Task directions. Using the records below, quote only the span that opens with the line containing "white book: 3 -> 2" and closes with the line containing "yellow traffic cone: 4 -> 6", exactly and inclusively.

Dataset entries.
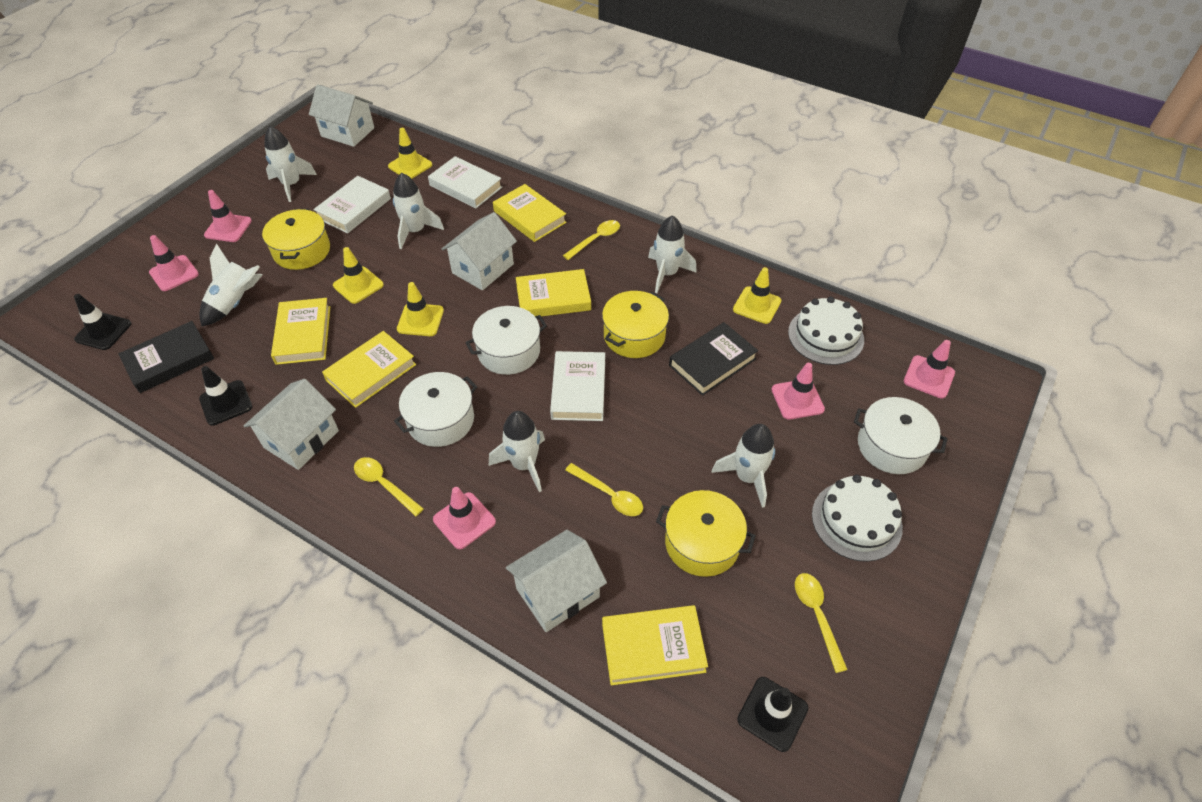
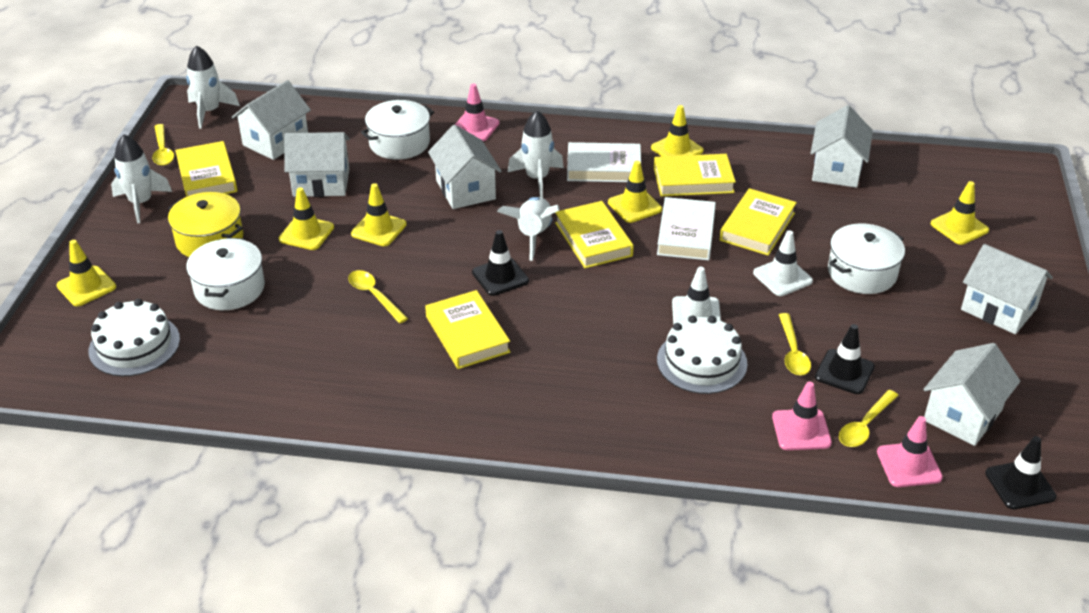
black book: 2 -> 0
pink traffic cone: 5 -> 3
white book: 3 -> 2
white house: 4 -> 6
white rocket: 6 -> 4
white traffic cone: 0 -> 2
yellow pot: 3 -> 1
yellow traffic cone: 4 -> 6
* * *
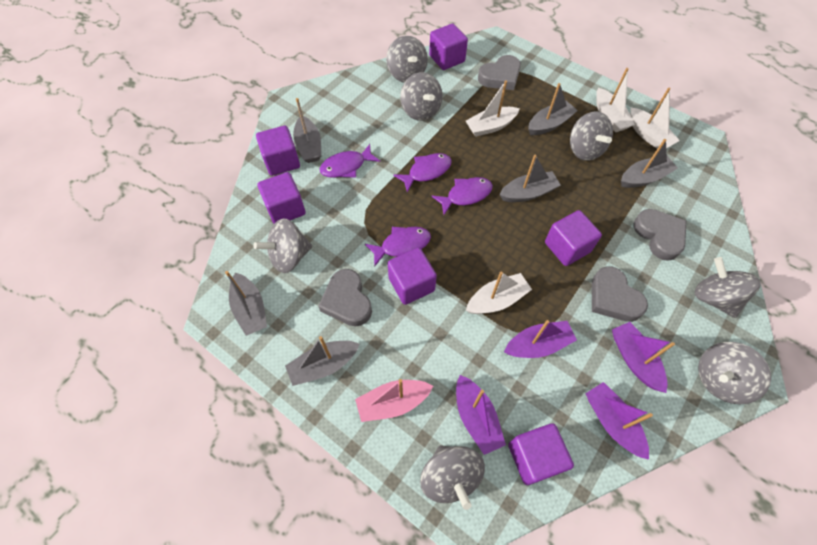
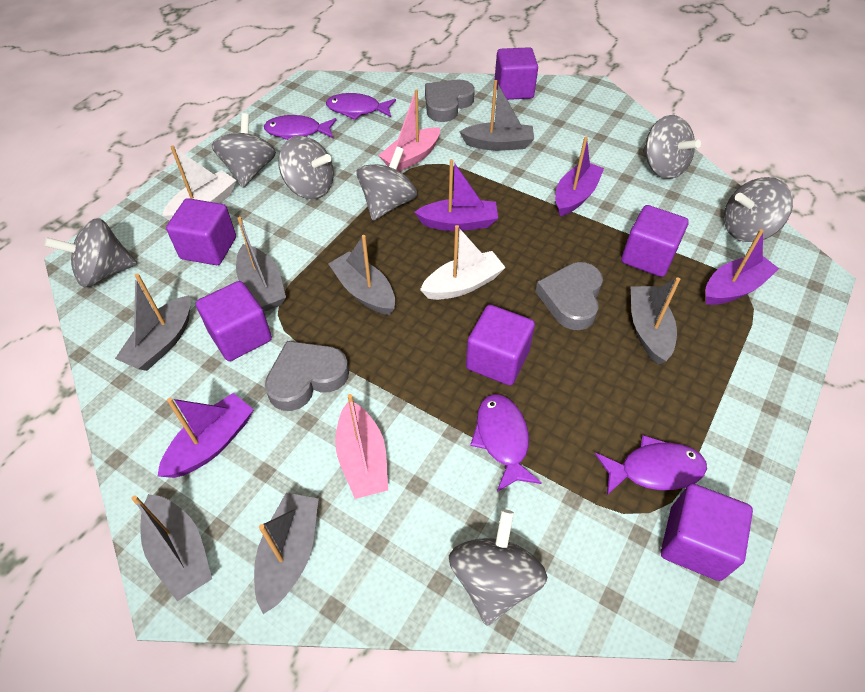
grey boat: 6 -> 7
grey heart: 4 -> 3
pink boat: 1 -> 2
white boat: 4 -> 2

Written response.
white book: 3 -> 2
white house: 4 -> 6
white rocket: 6 -> 4
white traffic cone: 0 -> 2
yellow pot: 3 -> 1
yellow traffic cone: 4 -> 6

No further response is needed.